HOW TO COMPLETE THIS TASK:
An exact copy of all entries is the expected answer.

RECORDS FOR THIS TASK:

----------------------------------------

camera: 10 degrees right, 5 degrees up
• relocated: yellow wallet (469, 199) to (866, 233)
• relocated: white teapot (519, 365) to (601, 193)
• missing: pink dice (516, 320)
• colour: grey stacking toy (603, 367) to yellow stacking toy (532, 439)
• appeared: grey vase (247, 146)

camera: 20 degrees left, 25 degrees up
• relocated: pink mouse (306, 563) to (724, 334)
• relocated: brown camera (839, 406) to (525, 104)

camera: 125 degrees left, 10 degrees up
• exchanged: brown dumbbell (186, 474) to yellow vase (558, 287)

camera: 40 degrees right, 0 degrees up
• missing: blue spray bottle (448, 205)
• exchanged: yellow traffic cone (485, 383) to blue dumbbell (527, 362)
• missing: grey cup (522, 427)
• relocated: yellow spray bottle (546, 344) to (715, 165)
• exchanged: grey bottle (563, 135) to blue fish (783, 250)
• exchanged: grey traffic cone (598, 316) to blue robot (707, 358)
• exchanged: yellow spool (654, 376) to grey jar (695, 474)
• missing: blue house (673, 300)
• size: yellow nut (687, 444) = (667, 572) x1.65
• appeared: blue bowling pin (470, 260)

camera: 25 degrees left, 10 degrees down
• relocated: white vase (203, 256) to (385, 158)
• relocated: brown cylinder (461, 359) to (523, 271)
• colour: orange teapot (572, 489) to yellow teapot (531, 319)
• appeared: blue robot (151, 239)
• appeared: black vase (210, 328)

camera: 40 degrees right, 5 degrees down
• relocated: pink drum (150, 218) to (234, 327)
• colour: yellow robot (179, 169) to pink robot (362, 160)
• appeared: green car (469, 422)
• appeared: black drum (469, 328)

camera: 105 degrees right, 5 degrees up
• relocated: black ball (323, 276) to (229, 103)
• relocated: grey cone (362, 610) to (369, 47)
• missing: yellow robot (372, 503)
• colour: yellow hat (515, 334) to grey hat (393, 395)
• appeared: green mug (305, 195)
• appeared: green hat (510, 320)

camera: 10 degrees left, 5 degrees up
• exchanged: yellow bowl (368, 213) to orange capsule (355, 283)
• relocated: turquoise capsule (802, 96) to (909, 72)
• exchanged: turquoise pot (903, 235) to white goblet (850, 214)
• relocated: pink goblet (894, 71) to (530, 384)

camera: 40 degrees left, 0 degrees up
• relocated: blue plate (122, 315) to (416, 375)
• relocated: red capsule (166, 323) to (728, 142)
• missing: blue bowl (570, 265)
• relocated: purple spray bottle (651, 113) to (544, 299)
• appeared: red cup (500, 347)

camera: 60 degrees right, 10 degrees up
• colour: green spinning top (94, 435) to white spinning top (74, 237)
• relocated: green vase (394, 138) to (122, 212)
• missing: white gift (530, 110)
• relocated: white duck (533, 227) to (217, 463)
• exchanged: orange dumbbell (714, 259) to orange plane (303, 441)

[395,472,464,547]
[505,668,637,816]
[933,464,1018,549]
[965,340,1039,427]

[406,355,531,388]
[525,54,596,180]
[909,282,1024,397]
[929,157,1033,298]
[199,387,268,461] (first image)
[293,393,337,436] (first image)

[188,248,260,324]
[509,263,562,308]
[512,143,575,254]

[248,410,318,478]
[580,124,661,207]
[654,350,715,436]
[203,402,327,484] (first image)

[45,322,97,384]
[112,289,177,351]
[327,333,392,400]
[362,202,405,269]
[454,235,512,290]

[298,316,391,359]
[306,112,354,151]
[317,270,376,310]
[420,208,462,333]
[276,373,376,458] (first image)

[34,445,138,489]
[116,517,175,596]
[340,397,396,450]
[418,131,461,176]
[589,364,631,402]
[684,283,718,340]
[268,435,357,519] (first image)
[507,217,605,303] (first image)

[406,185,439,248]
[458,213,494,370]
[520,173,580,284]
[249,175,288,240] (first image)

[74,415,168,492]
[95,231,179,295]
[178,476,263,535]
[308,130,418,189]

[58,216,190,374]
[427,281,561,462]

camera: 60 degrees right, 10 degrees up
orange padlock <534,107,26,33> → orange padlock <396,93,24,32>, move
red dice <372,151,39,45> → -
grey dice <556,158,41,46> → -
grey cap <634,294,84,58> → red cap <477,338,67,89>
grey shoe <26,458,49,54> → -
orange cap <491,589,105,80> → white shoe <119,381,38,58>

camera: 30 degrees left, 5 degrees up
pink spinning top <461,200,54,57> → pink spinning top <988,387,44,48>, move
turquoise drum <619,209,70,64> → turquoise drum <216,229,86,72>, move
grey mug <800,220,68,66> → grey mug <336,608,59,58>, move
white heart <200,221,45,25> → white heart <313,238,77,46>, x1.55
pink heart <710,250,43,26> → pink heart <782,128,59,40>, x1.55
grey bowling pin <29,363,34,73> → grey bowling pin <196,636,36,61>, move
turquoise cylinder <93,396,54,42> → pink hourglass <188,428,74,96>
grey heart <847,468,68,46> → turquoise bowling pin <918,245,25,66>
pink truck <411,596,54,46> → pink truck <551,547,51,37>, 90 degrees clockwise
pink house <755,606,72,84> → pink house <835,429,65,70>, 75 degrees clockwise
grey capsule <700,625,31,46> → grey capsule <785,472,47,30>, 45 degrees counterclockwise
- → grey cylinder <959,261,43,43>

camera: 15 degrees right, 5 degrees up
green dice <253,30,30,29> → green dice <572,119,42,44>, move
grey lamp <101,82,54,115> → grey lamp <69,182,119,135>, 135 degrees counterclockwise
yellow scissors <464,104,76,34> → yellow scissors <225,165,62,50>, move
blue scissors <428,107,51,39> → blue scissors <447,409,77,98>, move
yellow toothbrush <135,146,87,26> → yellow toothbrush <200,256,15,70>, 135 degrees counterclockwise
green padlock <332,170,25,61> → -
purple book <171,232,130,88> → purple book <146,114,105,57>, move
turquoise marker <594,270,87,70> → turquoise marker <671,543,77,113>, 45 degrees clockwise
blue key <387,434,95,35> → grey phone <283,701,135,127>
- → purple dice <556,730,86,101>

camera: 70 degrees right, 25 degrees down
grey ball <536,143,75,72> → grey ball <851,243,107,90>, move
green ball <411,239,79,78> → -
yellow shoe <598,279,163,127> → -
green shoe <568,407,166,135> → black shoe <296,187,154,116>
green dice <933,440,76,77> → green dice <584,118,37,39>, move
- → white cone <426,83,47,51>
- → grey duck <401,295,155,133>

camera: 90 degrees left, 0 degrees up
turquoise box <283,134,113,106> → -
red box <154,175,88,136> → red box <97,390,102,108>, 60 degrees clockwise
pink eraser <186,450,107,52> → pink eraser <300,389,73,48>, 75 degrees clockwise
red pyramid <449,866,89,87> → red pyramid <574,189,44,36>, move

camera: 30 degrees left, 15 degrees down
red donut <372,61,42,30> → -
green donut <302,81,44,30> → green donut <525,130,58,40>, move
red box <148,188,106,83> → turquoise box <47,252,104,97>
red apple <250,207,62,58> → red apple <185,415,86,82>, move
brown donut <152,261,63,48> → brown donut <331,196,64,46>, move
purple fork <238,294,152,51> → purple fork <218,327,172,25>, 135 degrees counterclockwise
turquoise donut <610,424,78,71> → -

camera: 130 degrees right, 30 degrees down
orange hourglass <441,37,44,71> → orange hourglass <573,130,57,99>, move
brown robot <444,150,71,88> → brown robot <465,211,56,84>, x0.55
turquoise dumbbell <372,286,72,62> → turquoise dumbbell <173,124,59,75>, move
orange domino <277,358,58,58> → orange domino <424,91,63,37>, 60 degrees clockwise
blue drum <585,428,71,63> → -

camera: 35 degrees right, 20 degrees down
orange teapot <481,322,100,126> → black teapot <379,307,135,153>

----------------------------------------

ANSWER TO THIS TASK:
camera: 10 degrees right, 5 degrees up
• relocated: yellow wallet (469, 199) to (866, 233)
• relocated: white teapot (519, 365) to (601, 193)
• missing: pink dice (516, 320)
• colour: grey stacking toy (603, 367) to yellow stacking toy (532, 439)
• appeared: grey vase (247, 146)

camera: 20 degrees left, 25 degrees up
• relocated: pink mouse (306, 563) to (724, 334)
• relocated: brown camera (839, 406) to (525, 104)

camera: 125 degrees left, 10 degrees up
• exchanged: brown dumbbell (186, 474) to yellow vase (558, 287)

camera: 40 degrees right, 0 degrees up
• missing: blue spray bottle (448, 205)
• exchanged: yellow traffic cone (485, 383) to blue dumbbell (527, 362)
• missing: grey cup (522, 427)
• relocated: yellow spray bottle (546, 344) to (715, 165)
• exchanged: grey bottle (563, 135) to blue fish (783, 250)
• exchanged: grey traffic cone (598, 316) to blue robot (707, 358)
• exchanged: yellow spool (654, 376) to grey jar (695, 474)
• missing: blue house (673, 300)
• size: yellow nut (687, 444) = (667, 572) x1.65
• appeared: blue bowling pin (470, 260)

camera: 25 degrees left, 10 degrees down
• relocated: white vase (203, 256) to (385, 158)
• relocated: brown cylinder (461, 359) to (523, 271)
• colour: orange teapot (572, 489) to yellow teapot (531, 319)
• appeared: blue robot (151, 239)
• appeared: black vase (210, 328)

camera: 40 degrees right, 5 degrees down
• relocated: pink drum (150, 218) to (234, 327)
• colour: yellow robot (179, 169) to pink robot (362, 160)
• appeared: green car (469, 422)
• appeared: black drum (469, 328)

camera: 105 degrees right, 5 degrees up
• relocated: black ball (323, 276) to (229, 103)
• relocated: grey cone (362, 610) to (369, 47)
• missing: yellow robot (372, 503)
• colour: yellow hat (515, 334) to grey hat (393, 395)
• appeared: green mug (305, 195)
• appeared: green hat (510, 320)

camera: 10 degrees left, 5 degrees up
• exchanged: yellow bowl (368, 213) to orange capsule (355, 283)
• relocated: turquoise capsule (802, 96) to (909, 72)
• exchanged: turquoise pot (903, 235) to white goblet (850, 214)
• relocated: pink goblet (894, 71) to (530, 384)

camera: 40 degrees left, 0 degrees up
• relocated: blue plate (122, 315) to (416, 375)
• relocated: red capsule (166, 323) to (728, 142)
• missing: blue bowl (570, 265)
• relocated: purple spray bottle (651, 113) to (544, 299)
• appeared: red cup (500, 347)

camera: 60 degrees right, 10 degrees up
• colour: green spinning top (94, 435) to white spinning top (74, 237)
• relocated: green vase (394, 138) to (122, 212)
• missing: white gift (530, 110)
• relocated: white duck (533, 227) to (217, 463)
• exchanged: orange dumbbell (714, 259) to orange plane (303, 441)

[395,472,464,547]
[505,668,637,816]
[933,464,1018,549]
[965,340,1039,427]

[406,355,531,388]
[525,54,596,180]
[909,282,1024,397]
[929,157,1033,298]
[199,387,268,461] (first image)
[293,393,337,436] (first image)

[188,248,260,324]
[509,263,562,308]
[512,143,575,254]

[248,410,318,478]
[580,124,661,207]
[654,350,715,436]
[203,402,327,484] (first image)

[45,322,97,384]
[112,289,177,351]
[327,333,392,400]
[362,202,405,269]
[454,235,512,290]

[298,316,391,359]
[306,112,354,151]
[317,270,376,310]
[420,208,462,333]
[276,373,376,458] (first image)

[34,445,138,489]
[116,517,175,596]
[340,397,396,450]
[418,131,461,176]
[589,364,631,402]
[684,283,718,340]
[268,435,357,519] (first image)
[507,217,605,303] (first image)

[406,185,439,248]
[458,213,494,370]
[520,173,580,284]
[249,175,288,240] (first image)

[74,415,168,492]
[95,231,179,295]
[178,476,263,535]
[308,130,418,189]

[58,216,190,374]
[427,281,561,462]

camera: 60 degrees right, 10 degrees up
orange padlock <534,107,26,33> → orange padlock <396,93,24,32>, move
red dice <372,151,39,45> → -
grey dice <556,158,41,46> → -
grey cap <634,294,84,58> → red cap <477,338,67,89>
grey shoe <26,458,49,54> → -
orange cap <491,589,105,80> → white shoe <119,381,38,58>

camera: 30 degrees left, 5 degrees up
pink spinning top <461,200,54,57> → pink spinning top <988,387,44,48>, move
turquoise drum <619,209,70,64> → turquoise drum <216,229,86,72>, move
grey mug <800,220,68,66> → grey mug <336,608,59,58>, move
white heart <200,221,45,25> → white heart <313,238,77,46>, x1.55
pink heart <710,250,43,26> → pink heart <782,128,59,40>, x1.55
grey bowling pin <29,363,34,73> → grey bowling pin <196,636,36,61>, move
turquoise cylinder <93,396,54,42> → pink hourglass <188,428,74,96>
grey heart <847,468,68,46> → turquoise bowling pin <918,245,25,66>
pink truck <411,596,54,46> → pink truck <551,547,51,37>, 90 degrees clockwise
pink house <755,606,72,84> → pink house <835,429,65,70>, 75 degrees clockwise
grey capsule <700,625,31,46> → grey capsule <785,472,47,30>, 45 degrees counterclockwise
- → grey cylinder <959,261,43,43>

camera: 15 degrees right, 5 degrees up
green dice <253,30,30,29> → green dice <572,119,42,44>, move
grey lamp <101,82,54,115> → grey lamp <69,182,119,135>, 135 degrees counterclockwise
yellow scissors <464,104,76,34> → yellow scissors <225,165,62,50>, move
blue scissors <428,107,51,39> → blue scissors <447,409,77,98>, move
yellow toothbrush <135,146,87,26> → yellow toothbrush <200,256,15,70>, 135 degrees counterclockwise
green padlock <332,170,25,61> → -
purple book <171,232,130,88> → purple book <146,114,105,57>, move
turquoise marker <594,270,87,70> → turquoise marker <671,543,77,113>, 45 degrees clockwise
blue key <387,434,95,35> → grey phone <283,701,135,127>
- → purple dice <556,730,86,101>

camera: 70 degrees right, 25 degrees down
grey ball <536,143,75,72> → grey ball <851,243,107,90>, move
green ball <411,239,79,78> → -
yellow shoe <598,279,163,127> → -
green shoe <568,407,166,135> → black shoe <296,187,154,116>
green dice <933,440,76,77> → green dice <584,118,37,39>, move
- → white cone <426,83,47,51>
- → grey duck <401,295,155,133>

camera: 90 degrees left, 0 degrees up
turquoise box <283,134,113,106> → -
red box <154,175,88,136> → red box <97,390,102,108>, 60 degrees clockwise
pink eraser <186,450,107,52> → pink eraser <300,389,73,48>, 75 degrees clockwise
red pyramid <449,866,89,87> → red pyramid <574,189,44,36>, move

camera: 30 degrees left, 15 degrees down
red donut <372,61,42,30> → -
green donut <302,81,44,30> → green donut <525,130,58,40>, move
red box <148,188,106,83> → turquoise box <47,252,104,97>
red apple <250,207,62,58> → red apple <185,415,86,82>, move
brown donut <152,261,63,48> → brown donut <331,196,64,46>, move
purple fork <238,294,152,51> → purple fork <218,327,172,25>, 135 degrees counterclockwise
turquoise donut <610,424,78,71> → -

camera: 130 degrees right, 30 degrees down
orange hourglass <441,37,44,71> → orange hourglass <573,130,57,99>, move
brown robot <444,150,71,88> → brown robot <465,211,56,84>, x0.55
turquoise dumbbell <372,286,72,62> → turquoise dumbbell <173,124,59,75>, move
orange domino <277,358,58,58> → orange domino <424,91,63,37>, 60 degrees clockwise
blue drum <585,428,71,63> → -

camera: 35 degrees right, 20 degrees down
orange teapot <481,322,100,126> → black teapot <379,307,135,153>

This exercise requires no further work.